── INFORMATION PROVIDED ──

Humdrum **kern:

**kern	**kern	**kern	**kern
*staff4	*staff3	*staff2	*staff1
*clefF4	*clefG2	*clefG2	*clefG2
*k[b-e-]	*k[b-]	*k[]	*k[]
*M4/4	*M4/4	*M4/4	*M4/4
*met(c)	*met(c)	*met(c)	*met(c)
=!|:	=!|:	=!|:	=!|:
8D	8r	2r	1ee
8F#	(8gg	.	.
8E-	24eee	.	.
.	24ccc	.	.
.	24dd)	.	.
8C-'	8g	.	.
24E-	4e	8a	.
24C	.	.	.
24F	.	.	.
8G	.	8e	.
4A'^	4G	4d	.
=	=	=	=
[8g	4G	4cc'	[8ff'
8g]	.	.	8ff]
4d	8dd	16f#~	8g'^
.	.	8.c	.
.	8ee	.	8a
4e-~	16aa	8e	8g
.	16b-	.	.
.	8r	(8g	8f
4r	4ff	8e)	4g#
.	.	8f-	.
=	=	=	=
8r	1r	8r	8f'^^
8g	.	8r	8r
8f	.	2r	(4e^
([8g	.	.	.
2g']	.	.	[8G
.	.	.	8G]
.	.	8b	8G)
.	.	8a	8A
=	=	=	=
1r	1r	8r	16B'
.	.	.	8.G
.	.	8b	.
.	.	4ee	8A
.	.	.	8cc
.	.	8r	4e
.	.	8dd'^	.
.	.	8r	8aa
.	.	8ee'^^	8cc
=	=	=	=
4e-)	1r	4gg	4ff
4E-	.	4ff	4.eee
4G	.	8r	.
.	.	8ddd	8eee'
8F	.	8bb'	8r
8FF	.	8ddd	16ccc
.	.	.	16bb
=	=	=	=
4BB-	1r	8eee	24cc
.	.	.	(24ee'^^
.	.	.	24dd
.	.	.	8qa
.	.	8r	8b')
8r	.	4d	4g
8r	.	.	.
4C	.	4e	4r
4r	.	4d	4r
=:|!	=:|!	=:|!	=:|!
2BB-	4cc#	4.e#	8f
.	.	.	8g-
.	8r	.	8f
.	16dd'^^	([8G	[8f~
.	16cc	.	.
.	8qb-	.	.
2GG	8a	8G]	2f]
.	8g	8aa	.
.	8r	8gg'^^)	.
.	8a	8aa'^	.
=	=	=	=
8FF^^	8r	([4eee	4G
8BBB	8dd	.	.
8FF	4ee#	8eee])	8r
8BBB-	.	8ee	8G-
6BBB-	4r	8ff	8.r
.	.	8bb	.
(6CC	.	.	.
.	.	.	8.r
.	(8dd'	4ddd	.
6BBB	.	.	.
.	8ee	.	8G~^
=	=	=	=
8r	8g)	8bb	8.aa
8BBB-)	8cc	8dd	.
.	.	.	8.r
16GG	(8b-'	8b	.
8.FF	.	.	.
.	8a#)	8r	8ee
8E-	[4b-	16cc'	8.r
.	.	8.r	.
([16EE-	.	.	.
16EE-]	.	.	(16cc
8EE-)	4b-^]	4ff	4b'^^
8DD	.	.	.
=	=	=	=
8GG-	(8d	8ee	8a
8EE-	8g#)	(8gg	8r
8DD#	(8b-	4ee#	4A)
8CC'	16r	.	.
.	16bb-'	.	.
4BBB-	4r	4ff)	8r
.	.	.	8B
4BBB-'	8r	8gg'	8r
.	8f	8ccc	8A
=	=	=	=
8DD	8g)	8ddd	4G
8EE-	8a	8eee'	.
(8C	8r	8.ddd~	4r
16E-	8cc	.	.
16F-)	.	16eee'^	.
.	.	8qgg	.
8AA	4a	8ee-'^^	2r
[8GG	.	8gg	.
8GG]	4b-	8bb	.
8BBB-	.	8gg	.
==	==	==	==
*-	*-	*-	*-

───

**EXERCISE OBJECTIVE**
Copy out the material above line for line, with every character unchanged.

**REPLY TO THE EXERCISE**
Humdrum **kern:

**kern	**kern	**kern	**kern
*staff4	*staff3	*staff2	*staff1
*clefF4	*clefG2	*clefG2	*clefG2
*k[b-e-]	*k[b-]	*k[]	*k[]
*M4/4	*M4/4	*M4/4	*M4/4
*met(c)	*met(c)	*met(c)	*met(c)
=!|:	=!|:	=!|:	=!|:
8D	8r	2r	1ee
8F#	(8gg	.	.
8E-	24eee	.	.
.	24ccc	.	.
.	24dd)	.	.
8C-'	8g	.	.
24E-	4e	8a	.
24C	.	.	.
24F	.	.	.
8G	.	8e	.
4A'^	4G	4d	.
=	=	=	=
[8g	4G	4cc'	[8ff'
8g]	.	.	8ff]
4d	8dd	16f#~	8g'^
.	.	8.c	.
.	8ee	.	8a
4e-~	16aa	8e	8g
.	16b-	.	.
.	8r	(8g	8f
4r	4ff	8e)	4g#
.	.	8f-	.
=	=	=	=
8r	1r	8r	8f'^^
8g	.	8r	8r
8f	.	2r	(4e^
([8g	.	.	.
2g']	.	.	[8G
.	.	.	8G]
.	.	8b	8G)
.	.	8a	8A
=	=	=	=
1r	1r	8r	16B'
.	.	.	8.G
.	.	8b	.
.	.	4ee	8A
.	.	.	8cc
.	.	8r	4e
.	.	8dd'^	.
.	.	8r	8aa
.	.	8ee'^^	8cc
=	=	=	=
4e-)	1r	4gg	4ff
4E-	.	4ff	4.eee
4G	.	8r	.
.	.	8ddd	8eee'
8F	.	8bb'	8r
8FF	.	8ddd	16ccc
.	.	.	16bb
=	=	=	=
4BB-	1r	8eee	24cc
.	.	.	(24ee'^^
.	.	.	24dd
.	.	.	8qa
.	.	8r	8b')
8r	.	4d	4g
8r	.	.	.
4C	.	4e	4r
4r	.	4d	4r
=:|!	=:|!	=:|!	=:|!
2BB-	4cc#	4.e#	8f
.	.	.	8g-
.	8r	.	8f
.	16dd'^^	([8G	[8f~
.	16cc	.	.
.	8qb-	.	.
2GG	8a	8G]	2f]
.	8g	8aa	.
.	8r	8gg'^^)	.
.	8a	8aa'^	.
=	=	=	=
8FF^^	8r	([4eee	4G
8BBB	8dd	.	.
8FF	4ee#	8eee])	8r
8BBB-	.	8ee	8G-
6BBB-	4r	8ff	8.r
.	.	8bb	.
(6CC	.	.	.
.	.	.	8.r
.	(8dd'	4ddd	.
6BBB	.	.	.
.	8ee	.	8G~^
=	=	=	=
8r	8g)	8bb	8.aa
8BBB-)	8cc	8dd	.
.	.	.	8.r
16GG	(8b-'	8b	.
8.FF	.	.	.
.	8a#)	8r	8ee
8E-	[4b-	16cc'	8.r
.	.	8.r	.
([16EE-	.	.	.
16EE-]	.	.	(16cc
8EE-)	4b-^]	4ff	4b'^^
8DD	.	.	.
=	=	=	=
8GG-	(8d	8ee	8a
8EE-	8g#)	(8gg	8r
8DD#	(8b-	4ee#	4A)
8CC'	16r	.	.
.	16bb-'	.	.
4BBB-	4r	4ff)	8r
.	.	.	8B
4BBB-'	8r	8gg'	8r
.	8f	8ccc	8A
=	=	=	=
8DD	8g)	8ddd	4G
8EE-	8a	8eee'	.
(8C	8r	8.ddd~	4r
16E-	8cc	.	.
16F-)	.	16eee'^	.
.	.	8qgg	.
8AA	4a	8ee-'^^	2r
[8GG	.	8gg	.
8GG]	4b-	8bb	.
8BBB-	.	8gg	.
==	==	==	==
*-	*-	*-	*-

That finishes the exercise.